• TASK TO CARRY OUT: Somewhere below are a line with "(393, 438) = (340, 336): none -> black marker" and a later line with "(163, 197) = (645, 377): green". Output exactly those lines and all lines between them.

□ □ □ □ □

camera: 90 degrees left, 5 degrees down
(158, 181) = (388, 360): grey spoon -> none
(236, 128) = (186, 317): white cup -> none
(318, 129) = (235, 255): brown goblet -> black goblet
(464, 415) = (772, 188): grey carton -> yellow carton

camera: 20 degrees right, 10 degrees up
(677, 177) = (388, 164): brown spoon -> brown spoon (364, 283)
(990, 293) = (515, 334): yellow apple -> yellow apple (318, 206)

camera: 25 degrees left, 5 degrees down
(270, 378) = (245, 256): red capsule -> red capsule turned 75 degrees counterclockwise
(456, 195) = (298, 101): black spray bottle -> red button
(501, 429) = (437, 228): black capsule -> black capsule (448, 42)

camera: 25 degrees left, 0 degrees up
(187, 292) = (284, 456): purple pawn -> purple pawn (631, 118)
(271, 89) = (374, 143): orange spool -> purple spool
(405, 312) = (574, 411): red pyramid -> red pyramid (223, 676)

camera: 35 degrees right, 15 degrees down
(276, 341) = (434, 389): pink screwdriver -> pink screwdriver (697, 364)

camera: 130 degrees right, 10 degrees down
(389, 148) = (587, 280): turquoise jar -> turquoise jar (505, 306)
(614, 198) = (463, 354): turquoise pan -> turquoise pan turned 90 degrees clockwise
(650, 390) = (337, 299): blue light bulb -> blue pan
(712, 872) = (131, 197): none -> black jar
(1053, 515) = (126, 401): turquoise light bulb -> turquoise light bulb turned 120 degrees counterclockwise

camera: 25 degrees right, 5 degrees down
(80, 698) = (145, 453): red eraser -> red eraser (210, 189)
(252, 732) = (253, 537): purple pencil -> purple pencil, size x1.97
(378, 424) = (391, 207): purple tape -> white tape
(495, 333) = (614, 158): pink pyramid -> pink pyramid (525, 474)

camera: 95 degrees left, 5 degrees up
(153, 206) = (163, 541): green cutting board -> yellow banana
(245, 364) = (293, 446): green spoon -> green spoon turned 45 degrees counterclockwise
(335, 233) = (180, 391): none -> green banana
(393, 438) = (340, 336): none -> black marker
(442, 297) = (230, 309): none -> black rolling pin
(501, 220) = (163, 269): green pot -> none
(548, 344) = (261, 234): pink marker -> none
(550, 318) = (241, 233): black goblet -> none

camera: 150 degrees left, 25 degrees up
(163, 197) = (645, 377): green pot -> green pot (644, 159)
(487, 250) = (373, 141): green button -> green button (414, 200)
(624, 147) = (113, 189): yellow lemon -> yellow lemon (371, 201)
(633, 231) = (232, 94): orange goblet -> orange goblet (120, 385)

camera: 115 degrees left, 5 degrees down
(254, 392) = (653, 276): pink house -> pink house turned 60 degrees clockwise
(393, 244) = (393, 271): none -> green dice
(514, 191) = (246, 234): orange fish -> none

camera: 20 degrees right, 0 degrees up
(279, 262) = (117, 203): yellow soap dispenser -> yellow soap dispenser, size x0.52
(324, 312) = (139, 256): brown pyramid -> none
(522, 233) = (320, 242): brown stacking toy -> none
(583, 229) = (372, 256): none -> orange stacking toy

□ □ □ □ □

• REPLY TO THE EXERCISE:
(393, 438) = (340, 336): none -> black marker
(442, 297) = (230, 309): none -> black rolling pin
(501, 220) = (163, 269): green pot -> none
(548, 344) = (261, 234): pink marker -> none
(550, 318) = (241, 233): black goblet -> none

camera: 150 degrees left, 25 degrees up
(163, 197) = (645, 377): green pot -> green pot (644, 159)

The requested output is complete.